** Exercise brief **
Copy the records that follow exactly as written, but not their pictures.

*** Block opens ***

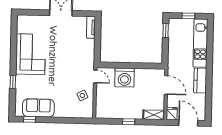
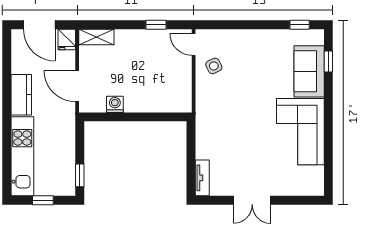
door: (95, 76) -> (194, 44), moved
washing machine: (125, 78) -> (115, 104), moved, width x0.53, depth x0.53
window: (13, 82) -> (328, 61), moved
sofa: (38, 108) -> (309, 71), moved, turned 90
window: (129, 122) -> (156, 25), moved

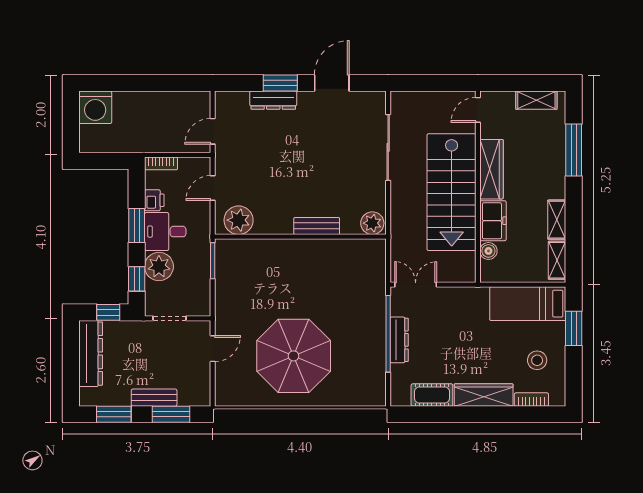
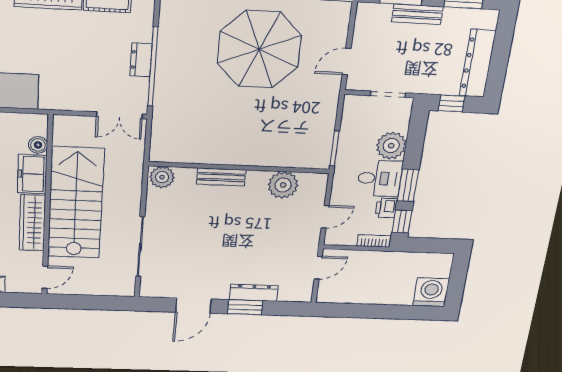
plant: (239, 220) -> (283, 185), moved
window: (137, 279) -> (402, 222), moved
dresser: (399, 340) -> (141, 60), width x0.70

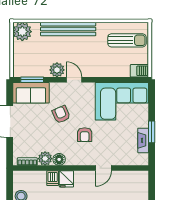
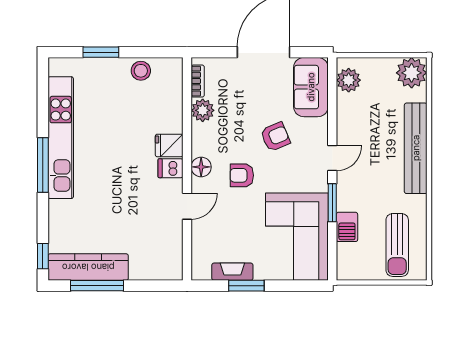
plant: (57, 70) -> (349, 80), moved
barbecue: (139, 71) -> (347, 227), moved
window: (32, 80) -> (332, 203), moved
floor lamp: (59, 159) -> (201, 167), moved
door: (103, 168) -> (187, 206), swing flipped
dishwasher: (53, 178) -> (170, 168), moved

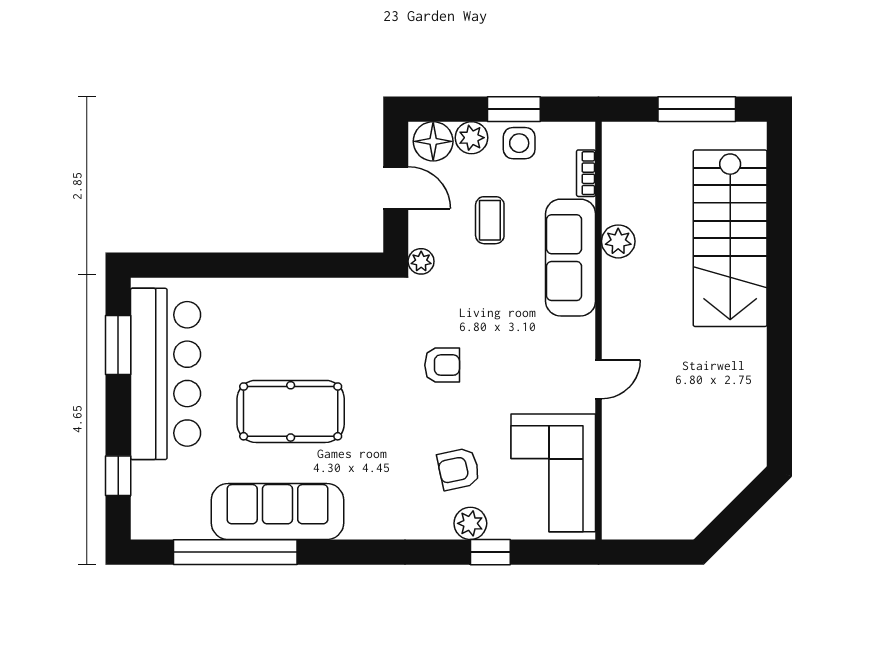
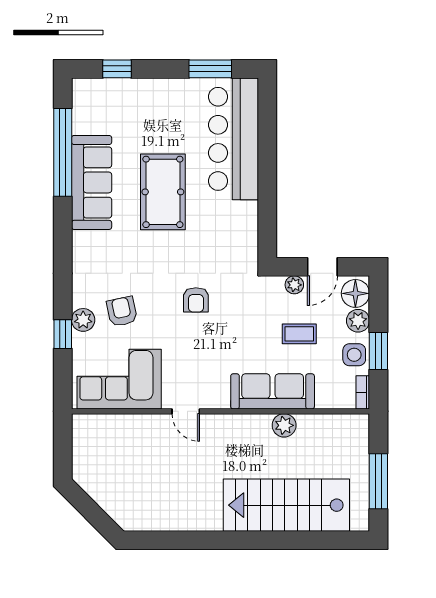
bookcase: (586, 173) -> (363, 392), moved, turned -90
plant: (421, 261) -> (294, 285), moved
bar counter: (166, 374) -> (233, 139), moved, turned 90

*** Block closes ***

** Solution **
door: (95, 76) -> (194, 44), moved
washing machine: (125, 78) -> (115, 104), moved, width x0.53, depth x0.53
window: (13, 82) -> (328, 61), moved
sofa: (38, 108) -> (309, 71), moved, turned 90
window: (129, 122) -> (156, 25), moved

plant: (239, 220) -> (283, 185), moved
window: (137, 279) -> (402, 222), moved
dresser: (399, 340) -> (141, 60), width x0.70

plant: (57, 70) -> (349, 80), moved
barbecue: (139, 71) -> (347, 227), moved
window: (32, 80) -> (332, 203), moved
floor lamp: (59, 159) -> (201, 167), moved
door: (103, 168) -> (187, 206), swing flipped
dishwasher: (53, 178) -> (170, 168), moved

bookcase: (586, 173) -> (363, 392), moved, turned -90
plant: (421, 261) -> (294, 285), moved
bar counter: (166, 374) -> (233, 139), moved, turned 90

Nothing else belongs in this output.